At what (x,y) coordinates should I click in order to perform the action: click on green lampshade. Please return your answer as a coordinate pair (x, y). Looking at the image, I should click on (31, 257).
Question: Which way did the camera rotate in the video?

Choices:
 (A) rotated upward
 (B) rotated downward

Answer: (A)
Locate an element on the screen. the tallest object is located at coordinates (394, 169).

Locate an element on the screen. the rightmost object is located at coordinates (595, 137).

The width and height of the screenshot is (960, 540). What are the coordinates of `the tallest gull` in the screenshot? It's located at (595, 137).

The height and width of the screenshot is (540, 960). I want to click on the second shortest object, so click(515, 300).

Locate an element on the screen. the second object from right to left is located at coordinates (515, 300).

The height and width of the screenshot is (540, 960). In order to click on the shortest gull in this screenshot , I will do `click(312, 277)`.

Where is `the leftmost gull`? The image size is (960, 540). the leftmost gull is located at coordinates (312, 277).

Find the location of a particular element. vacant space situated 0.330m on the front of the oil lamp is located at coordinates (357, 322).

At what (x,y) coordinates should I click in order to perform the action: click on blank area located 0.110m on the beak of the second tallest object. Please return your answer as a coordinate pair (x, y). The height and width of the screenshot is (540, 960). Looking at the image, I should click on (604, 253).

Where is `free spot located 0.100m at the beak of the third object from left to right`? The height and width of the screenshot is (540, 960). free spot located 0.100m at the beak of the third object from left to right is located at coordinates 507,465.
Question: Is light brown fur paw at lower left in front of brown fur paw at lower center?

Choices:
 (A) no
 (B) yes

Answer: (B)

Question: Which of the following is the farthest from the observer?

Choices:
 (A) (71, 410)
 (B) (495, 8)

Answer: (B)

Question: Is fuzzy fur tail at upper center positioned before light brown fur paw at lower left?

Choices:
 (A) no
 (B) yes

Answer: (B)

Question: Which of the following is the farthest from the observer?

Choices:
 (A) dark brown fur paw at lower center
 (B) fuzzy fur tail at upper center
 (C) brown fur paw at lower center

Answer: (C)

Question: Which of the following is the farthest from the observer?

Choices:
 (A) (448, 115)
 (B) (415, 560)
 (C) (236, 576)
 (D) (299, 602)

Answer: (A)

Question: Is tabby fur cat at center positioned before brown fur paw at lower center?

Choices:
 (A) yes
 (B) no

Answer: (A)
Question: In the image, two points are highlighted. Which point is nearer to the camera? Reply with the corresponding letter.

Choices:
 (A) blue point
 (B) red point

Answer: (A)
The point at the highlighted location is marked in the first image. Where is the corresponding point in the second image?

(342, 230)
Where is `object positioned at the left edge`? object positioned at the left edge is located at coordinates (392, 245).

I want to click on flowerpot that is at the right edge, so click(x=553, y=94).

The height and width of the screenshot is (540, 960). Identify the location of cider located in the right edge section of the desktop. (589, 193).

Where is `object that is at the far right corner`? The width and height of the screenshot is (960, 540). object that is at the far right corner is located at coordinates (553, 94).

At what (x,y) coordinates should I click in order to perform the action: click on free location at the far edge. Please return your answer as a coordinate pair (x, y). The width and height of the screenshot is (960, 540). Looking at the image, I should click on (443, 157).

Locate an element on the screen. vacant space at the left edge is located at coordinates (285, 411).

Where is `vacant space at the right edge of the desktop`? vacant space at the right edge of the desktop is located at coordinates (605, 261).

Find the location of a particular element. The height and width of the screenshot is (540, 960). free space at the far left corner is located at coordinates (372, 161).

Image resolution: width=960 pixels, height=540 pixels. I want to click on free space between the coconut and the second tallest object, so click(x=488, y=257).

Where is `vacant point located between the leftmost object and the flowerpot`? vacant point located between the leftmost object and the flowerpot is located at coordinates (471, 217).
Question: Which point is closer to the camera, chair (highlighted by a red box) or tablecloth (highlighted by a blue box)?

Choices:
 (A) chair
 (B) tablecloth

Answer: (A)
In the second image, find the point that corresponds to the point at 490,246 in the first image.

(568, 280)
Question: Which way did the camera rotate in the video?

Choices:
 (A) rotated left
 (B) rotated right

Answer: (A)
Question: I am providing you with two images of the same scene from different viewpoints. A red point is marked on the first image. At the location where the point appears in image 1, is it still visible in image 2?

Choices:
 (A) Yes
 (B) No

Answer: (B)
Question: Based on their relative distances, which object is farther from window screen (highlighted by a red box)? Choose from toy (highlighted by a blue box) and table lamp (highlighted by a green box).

────

To be done: Return all of the material above word for word, with nothing changed or left out.

Solution below:
At what (x,y) coordinates should I click in order to perform the action: click on green lampshade. Please return your answer as a coordinate pair (x, y). Looking at the image, I should click on (31, 257).
Question: Which way did the camera rotate in the video?

Choices:
 (A) rotated upward
 (B) rotated downward

Answer: (A)
Locate an element on the screen. the tallest object is located at coordinates (394, 169).

Locate an element on the screen. the rightmost object is located at coordinates (595, 137).

The width and height of the screenshot is (960, 540). What are the coordinates of `the tallest gull` in the screenshot? It's located at (595, 137).

The height and width of the screenshot is (540, 960). I want to click on the second shortest object, so click(515, 300).

Locate an element on the screen. the second object from right to left is located at coordinates (515, 300).

The height and width of the screenshot is (540, 960). In order to click on the shortest gull in this screenshot , I will do `click(312, 277)`.

Where is `the leftmost gull`? The image size is (960, 540). the leftmost gull is located at coordinates (312, 277).

Find the location of a particular element. vacant space situated 0.330m on the front of the oil lamp is located at coordinates (357, 322).

At what (x,y) coordinates should I click in order to perform the action: click on blank area located 0.110m on the beak of the second tallest object. Please return your answer as a coordinate pair (x, y). The height and width of the screenshot is (540, 960). Looking at the image, I should click on (604, 253).

Where is `free spot located 0.100m at the beak of the third object from left to right`? The height and width of the screenshot is (540, 960). free spot located 0.100m at the beak of the third object from left to right is located at coordinates 507,465.
Question: Is light brown fur paw at lower left in front of brown fur paw at lower center?

Choices:
 (A) no
 (B) yes

Answer: (B)

Question: Which of the following is the farthest from the observer?

Choices:
 (A) (71, 410)
 (B) (495, 8)

Answer: (B)

Question: Is fuzzy fur tail at upper center positioned before light brown fur paw at lower left?

Choices:
 (A) no
 (B) yes

Answer: (B)

Question: Which of the following is the farthest from the observer?

Choices:
 (A) dark brown fur paw at lower center
 (B) fuzzy fur tail at upper center
 (C) brown fur paw at lower center

Answer: (C)

Question: Which of the following is the farthest from the observer?

Choices:
 (A) (448, 115)
 (B) (415, 560)
 (C) (236, 576)
 (D) (299, 602)

Answer: (A)

Question: Is tabby fur cat at center positioned before brown fur paw at lower center?

Choices:
 (A) yes
 (B) no

Answer: (A)
Question: In the image, two points are highlighted. Which point is nearer to the camera? Reply with the corresponding letter.

Choices:
 (A) blue point
 (B) red point

Answer: (A)
The point at the highlighted location is marked in the first image. Where is the corresponding point in the second image?

(342, 230)
Where is `object positioned at the left edge`? object positioned at the left edge is located at coordinates (392, 245).

I want to click on flowerpot that is at the right edge, so click(x=553, y=94).

The height and width of the screenshot is (540, 960). Identify the location of cider located in the right edge section of the desktop. (589, 193).

Where is `object that is at the far right corner`? The width and height of the screenshot is (960, 540). object that is at the far right corner is located at coordinates (553, 94).

At what (x,y) coordinates should I click in order to perform the action: click on free location at the far edge. Please return your answer as a coordinate pair (x, y). The width and height of the screenshot is (960, 540). Looking at the image, I should click on (443, 157).

Locate an element on the screen. vacant space at the left edge is located at coordinates (285, 411).

Where is `vacant space at the right edge of the desktop`? vacant space at the right edge of the desktop is located at coordinates (605, 261).

Find the location of a particular element. The height and width of the screenshot is (540, 960). free space at the far left corner is located at coordinates (372, 161).

Image resolution: width=960 pixels, height=540 pixels. I want to click on free space between the coconut and the second tallest object, so click(x=488, y=257).

Where is `vacant point located between the leftmost object and the flowerpot`? vacant point located between the leftmost object and the flowerpot is located at coordinates (471, 217).
Question: Which point is closer to the camera, chair (highlighted by a red box) or tablecloth (highlighted by a blue box)?

Choices:
 (A) chair
 (B) tablecloth

Answer: (A)
In the second image, find the point that corresponds to the point at 490,246 in the first image.

(568, 280)
Question: Which way did the camera rotate in the video?

Choices:
 (A) rotated left
 (B) rotated right

Answer: (A)
Question: I am providing you with two images of the same scene from different viewpoints. A red point is marked on the first image. At the location where the point appears in image 1, is it still visible in image 2?

Choices:
 (A) Yes
 (B) No

Answer: (B)
Question: Based on their relative distances, which object is farther from window screen (highlighted by a red box)? Choose from toy (highlighted by a blue box) and table lamp (highlighted by a green box).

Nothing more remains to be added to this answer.